List each line of the records below that contains the string "front", and copy every such line in full. Matching is case-sensitive.

--- Start EXERCISE MATERIALS ---

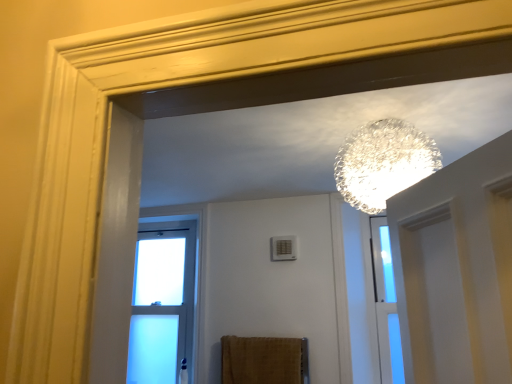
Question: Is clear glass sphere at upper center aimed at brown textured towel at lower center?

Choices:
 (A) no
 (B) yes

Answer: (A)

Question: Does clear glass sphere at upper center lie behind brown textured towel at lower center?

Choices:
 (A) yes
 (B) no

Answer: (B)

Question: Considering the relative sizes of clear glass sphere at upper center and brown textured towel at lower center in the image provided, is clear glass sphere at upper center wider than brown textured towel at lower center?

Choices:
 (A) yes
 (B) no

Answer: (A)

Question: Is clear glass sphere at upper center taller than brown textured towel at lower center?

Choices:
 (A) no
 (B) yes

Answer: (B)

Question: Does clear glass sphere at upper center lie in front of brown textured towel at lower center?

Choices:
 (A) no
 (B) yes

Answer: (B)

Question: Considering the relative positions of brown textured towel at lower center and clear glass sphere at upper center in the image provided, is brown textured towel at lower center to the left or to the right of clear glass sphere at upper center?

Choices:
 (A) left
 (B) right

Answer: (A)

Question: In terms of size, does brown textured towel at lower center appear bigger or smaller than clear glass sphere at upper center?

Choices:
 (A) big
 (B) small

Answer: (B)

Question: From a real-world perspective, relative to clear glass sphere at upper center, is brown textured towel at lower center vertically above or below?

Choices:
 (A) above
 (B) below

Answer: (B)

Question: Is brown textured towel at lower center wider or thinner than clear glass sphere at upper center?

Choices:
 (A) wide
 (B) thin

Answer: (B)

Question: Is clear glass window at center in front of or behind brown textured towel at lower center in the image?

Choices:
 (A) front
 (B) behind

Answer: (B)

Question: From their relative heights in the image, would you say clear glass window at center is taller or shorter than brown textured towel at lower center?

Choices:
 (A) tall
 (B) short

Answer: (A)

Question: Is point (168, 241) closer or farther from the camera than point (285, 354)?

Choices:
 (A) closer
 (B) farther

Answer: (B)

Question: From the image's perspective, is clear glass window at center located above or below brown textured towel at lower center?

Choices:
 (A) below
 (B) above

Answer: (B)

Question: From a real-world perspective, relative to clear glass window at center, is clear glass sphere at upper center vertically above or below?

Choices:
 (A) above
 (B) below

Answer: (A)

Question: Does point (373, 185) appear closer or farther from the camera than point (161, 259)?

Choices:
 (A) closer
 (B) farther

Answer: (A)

--- End EXERCISE MATERIALS ---
--- Start EXERCISE MATERIALS ---

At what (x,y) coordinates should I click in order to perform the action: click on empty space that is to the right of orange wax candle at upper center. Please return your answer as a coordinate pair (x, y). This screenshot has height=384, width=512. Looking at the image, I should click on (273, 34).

--- End EXERCISE MATERIALS ---

THE REPLY>
Question: Does clear glass sphere at upper center lie in front of brown textured towel at lower center?
Question: Is clear glass window at center in front of or behind brown textured towel at lower center in the image?
 (A) front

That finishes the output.